■ Activity ■
Among the lines of the data, copy those that hold "pink".

○ ○ ○ ○ ○ ○ ○

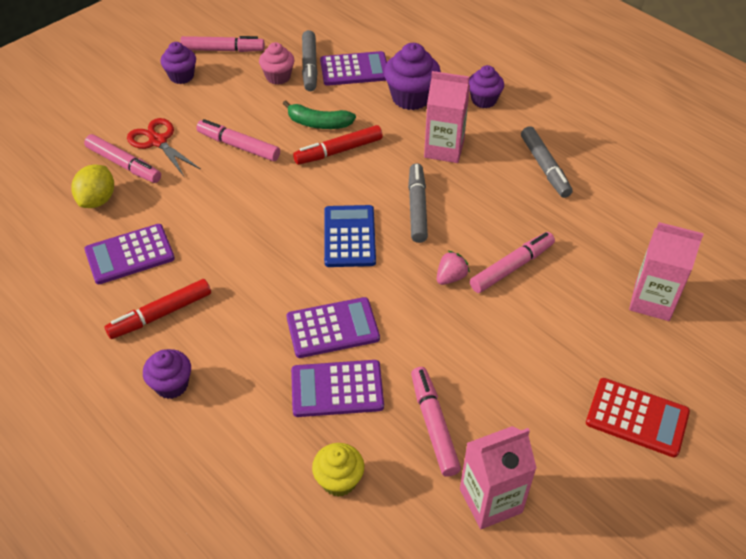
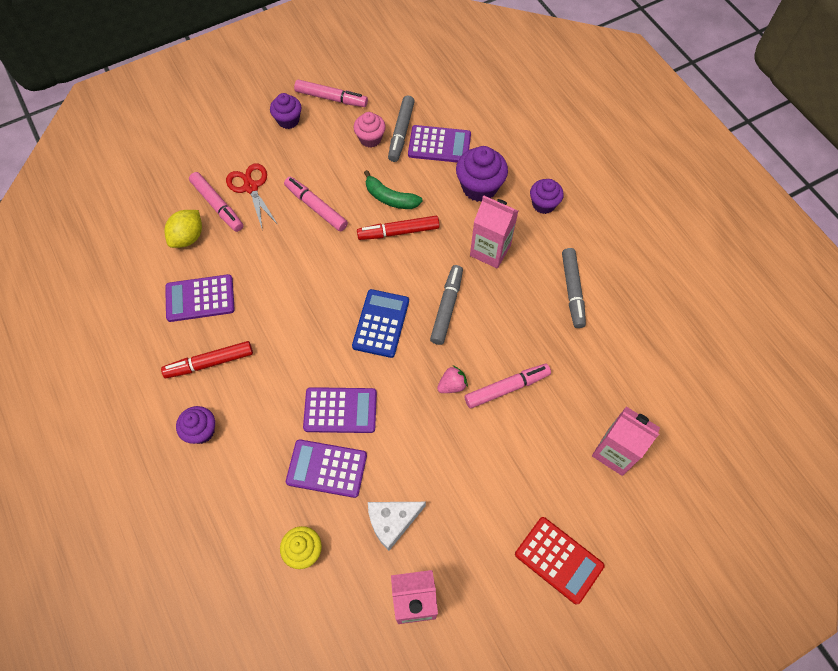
camera: 15 degrees right, 15 degrees up
(434, 425) = (392, 522): pink marker -> white cheese

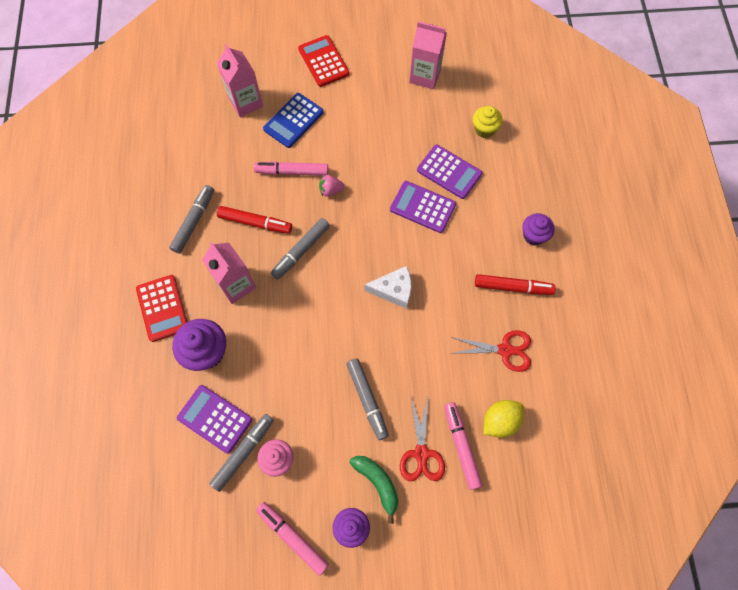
camera: 155 degrees left, 5 degrees up
(200, 298) = (505, 350): purple calculator -> red scissors
(316, 207) = (367, 400): pink marker -> grey marker
(381, 323) = (360, 260): blue calculator -> blue calculator (293, 121)
(390, 198) = (294, 378): green banana -> green banana (377, 483)
(392, 522) = (418, 122): white cheese -> white cheese (394, 290)
(398, 232) = (304, 338): red marker -> red marker (255, 223)
(543, 204) = (162, 308): purple cupcake -> red calculator

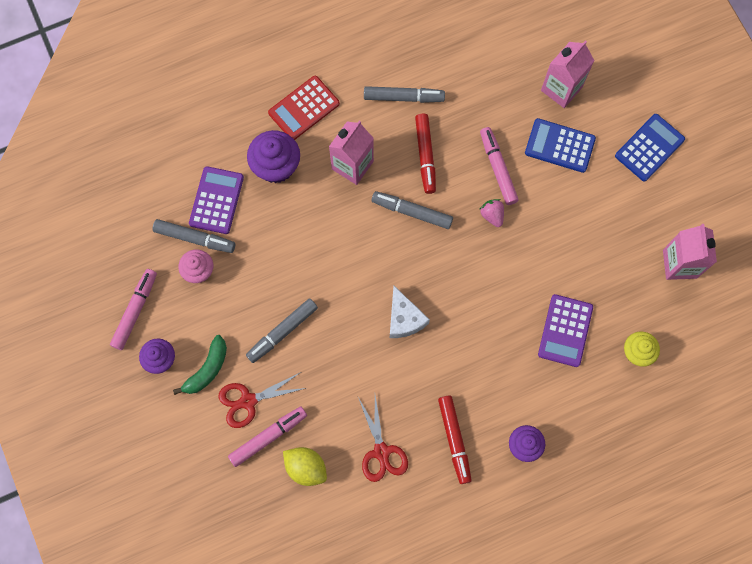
camera: 70 degrees right, 5 degrees up
(323, 61) = (649, 148): red calculator -> blue calculator
(422, 207) = (511, 316): purple calculator -> none

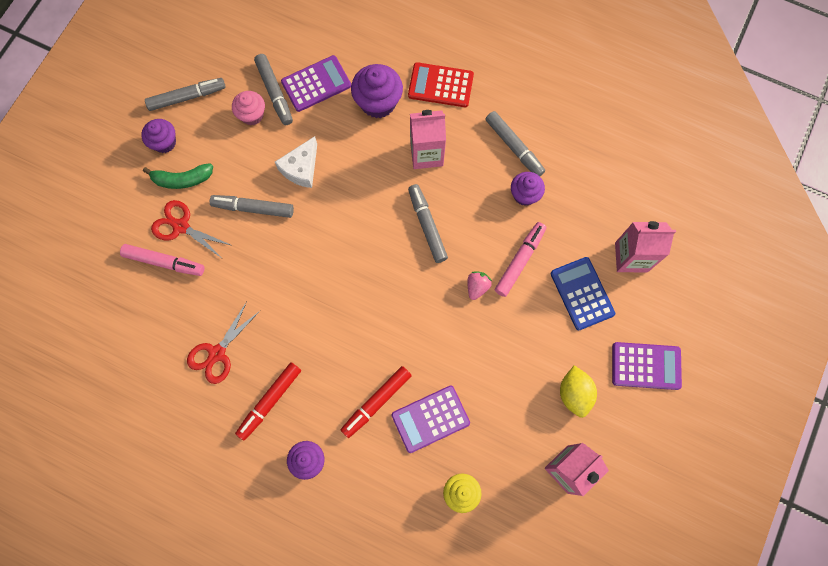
camera: 50 degrees right, 0 degrees up
(135, 311) = (187, 97): pink marker -> grey marker
(306, 467) = (161, 307): yellow lemon -> yellow lemon (574, 393)
(404, 318) = (337, 287): white cheese -> white cheese (301, 168)
(425, 156) = (481, 199): red marker -> red marker (376, 402)
(448, 122) = (524, 195): none -> purple cupcake
(649, 148) = (646, 366): blue calculator -> purple calculator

○ ○ ○ ○ ○ ○ ○

■ Completed exercise ■
(434, 425) = (392, 522): pink marker -> white cheese
(316, 207) = (367, 400): pink marker -> grey marker
(135, 311) = (187, 97): pink marker -> grey marker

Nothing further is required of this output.